Saved entries:
^^^^^^^^

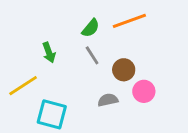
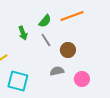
green arrow: (49, 53) -> (23, 33), moved
pink circle: (144, 91) -> (82, 79), moved

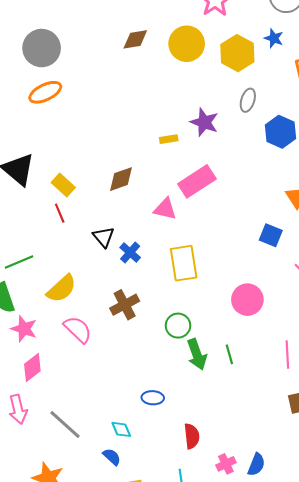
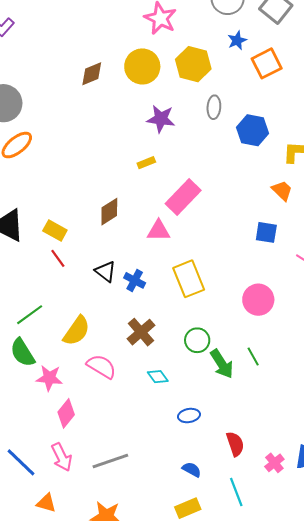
blue star: (274, 38) -> (237, 40), moved, turned -30
purple star: (204, 122) -> (161, 119), moved
gray line: (65, 424) -> (110, 461), turned -48
cyan diamond: (121, 429) -> (158, 377), moved
blue semicircle: (112, 457) -> (192, 470), moved

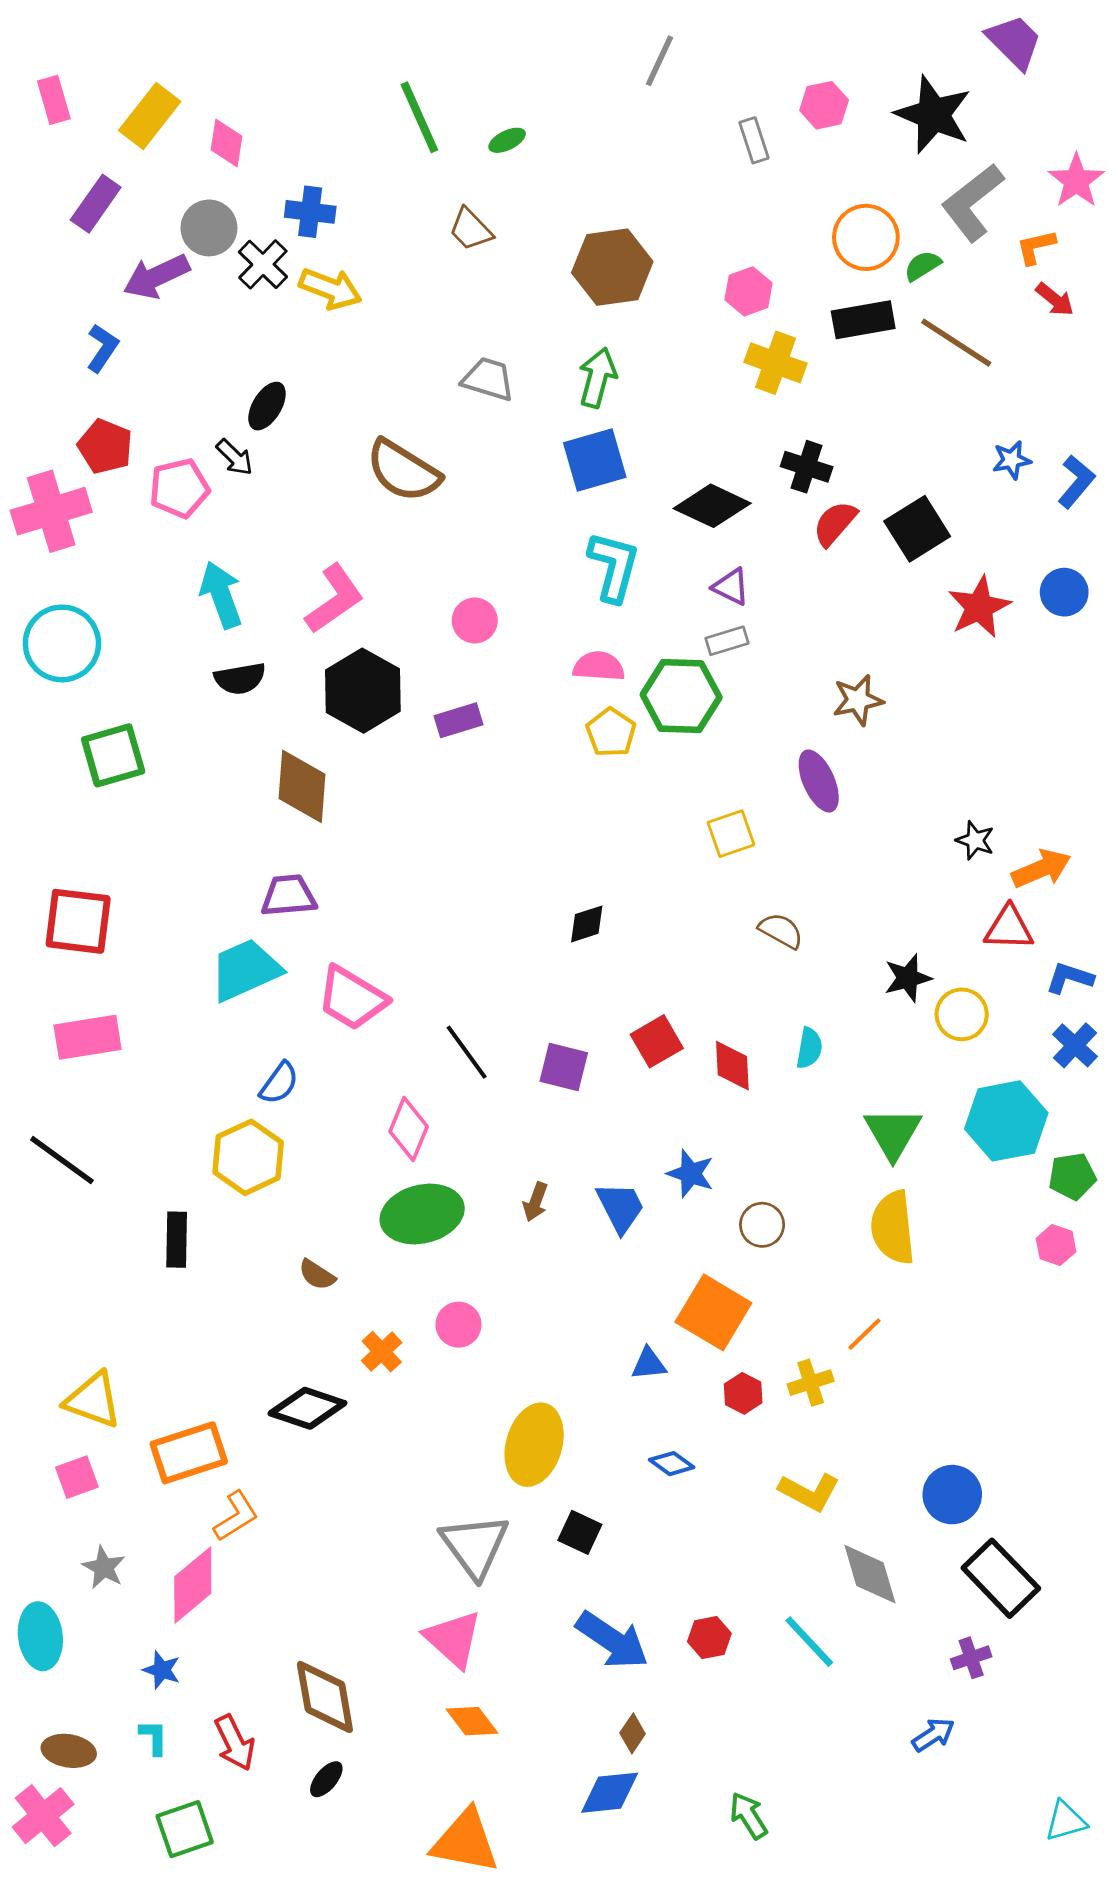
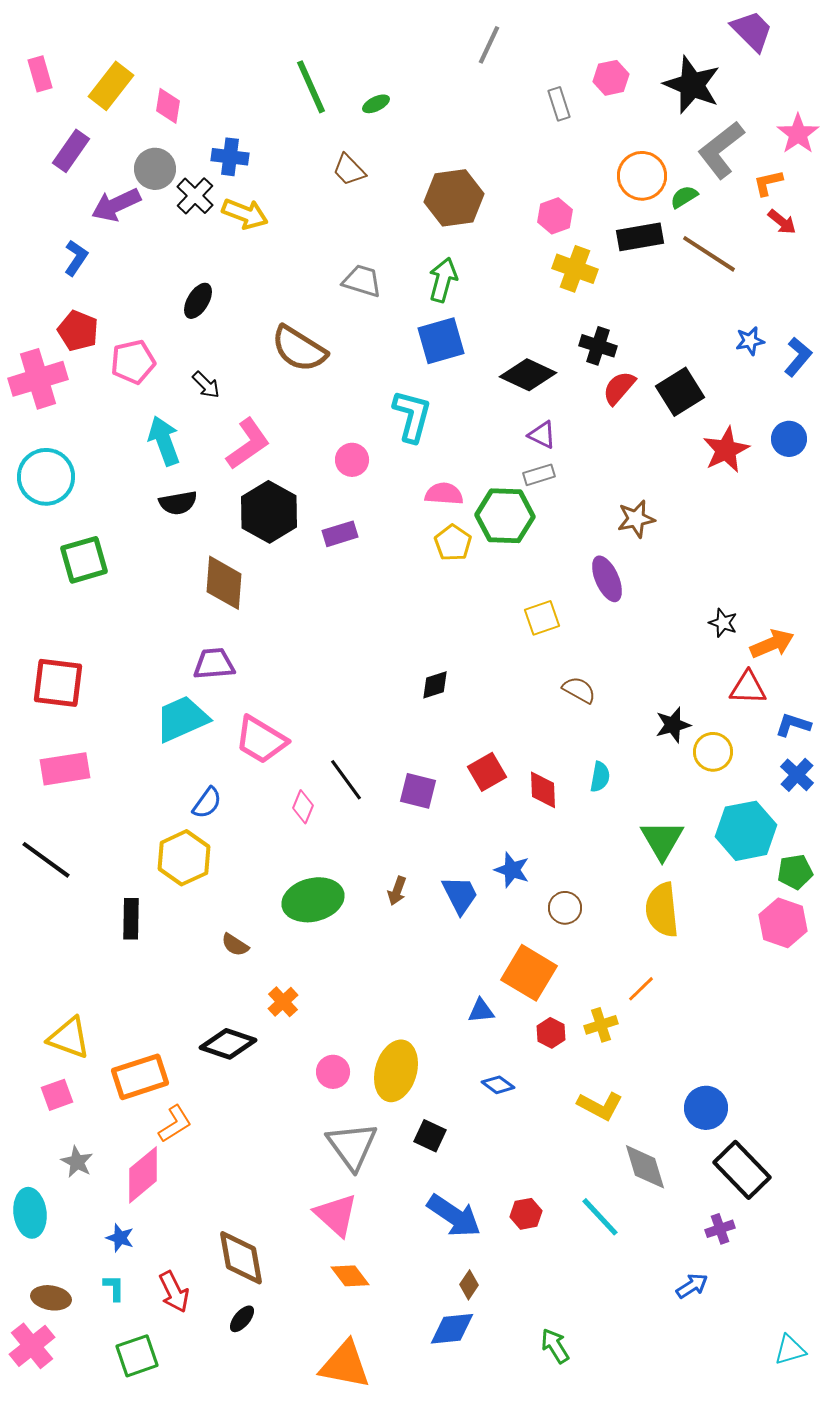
black arrow: (235, 457) -> (206, 385), moved
cyan L-shape: (614, 567) -> (412, 416), moved
pink diamond: (409, 1129) -> (303, 807), moved, size x0.7
pink hexagon: (1056, 1245) -> (783, 923), size x1.6
pink circle: (459, 1325) -> (333, 1072), moved

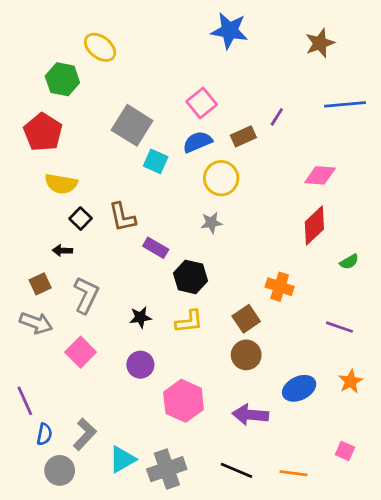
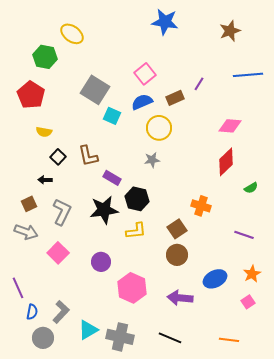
yellow semicircle: (61, 184) -> (44, 132), size x0.7
black star: (140, 317) -> (104, 210), moved, size x1.8
pink square: (345, 451) -> (248, 302), moved, turned 32
gray cross: (167, 469) -> (120, 337), turned 32
orange line: (293, 473) -> (229, 340), moved

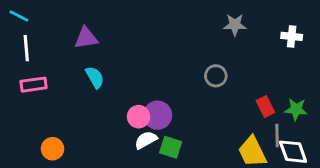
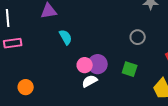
cyan semicircle: (95, 77) -> (66, 37), moved
green square: (171, 147) -> (130, 69), moved

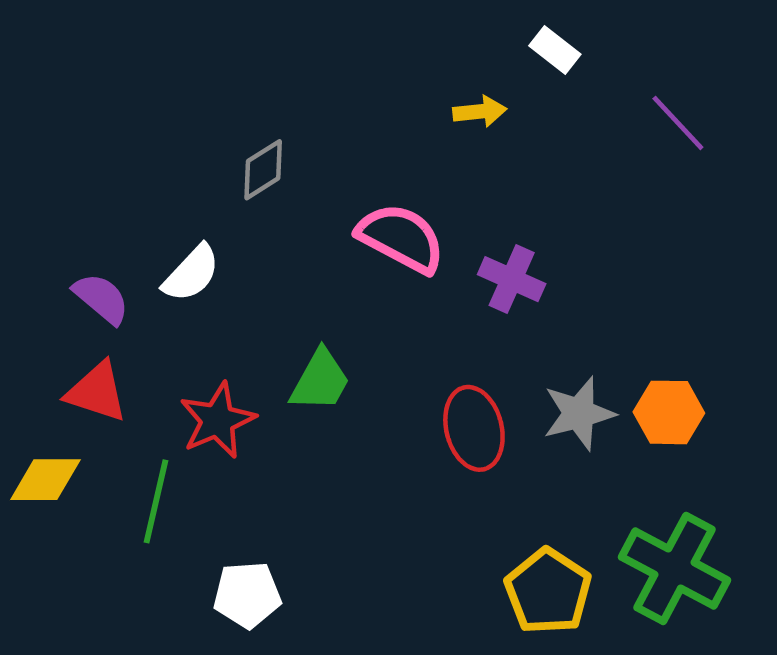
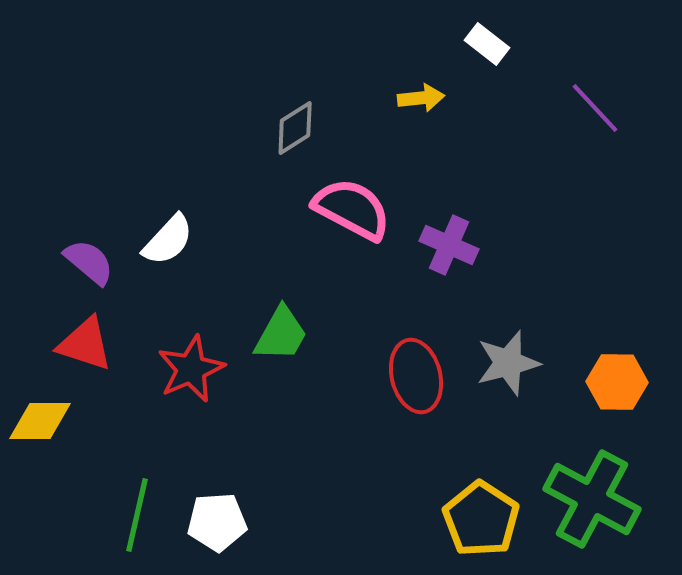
gray diamond: (263, 170) -> (295, 128), moved
orange hexagon: (669, 412) -> (617, 382), moved
green line: (156, 501) -> (137, 515), moved

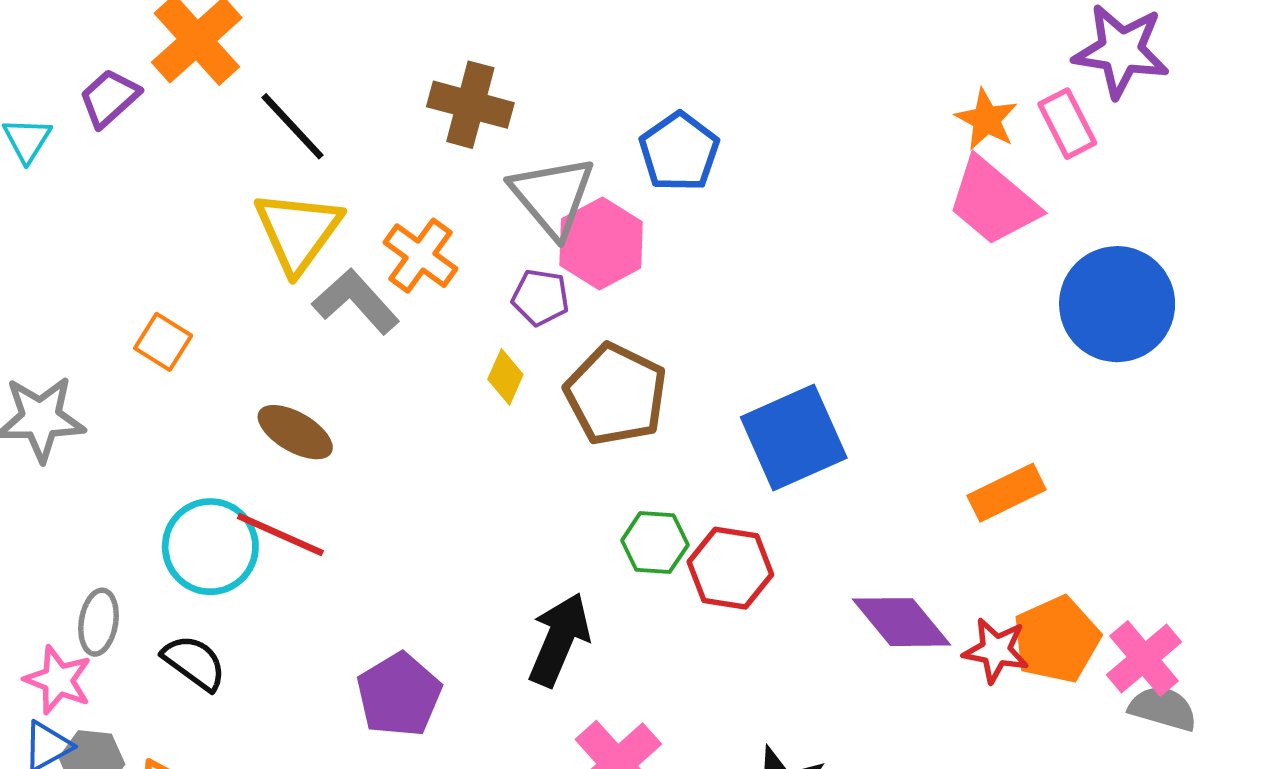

^^^^^^^^

Exclude the pictures, and output exactly the lines from the one with "gray diamond: (263, 170) -> (295, 128), moved" through the last line of the records, both included.

→ Answer space
gray diamond: (263, 170) -> (295, 128), moved
orange hexagon: (669, 412) -> (617, 382), moved
green line: (156, 501) -> (137, 515), moved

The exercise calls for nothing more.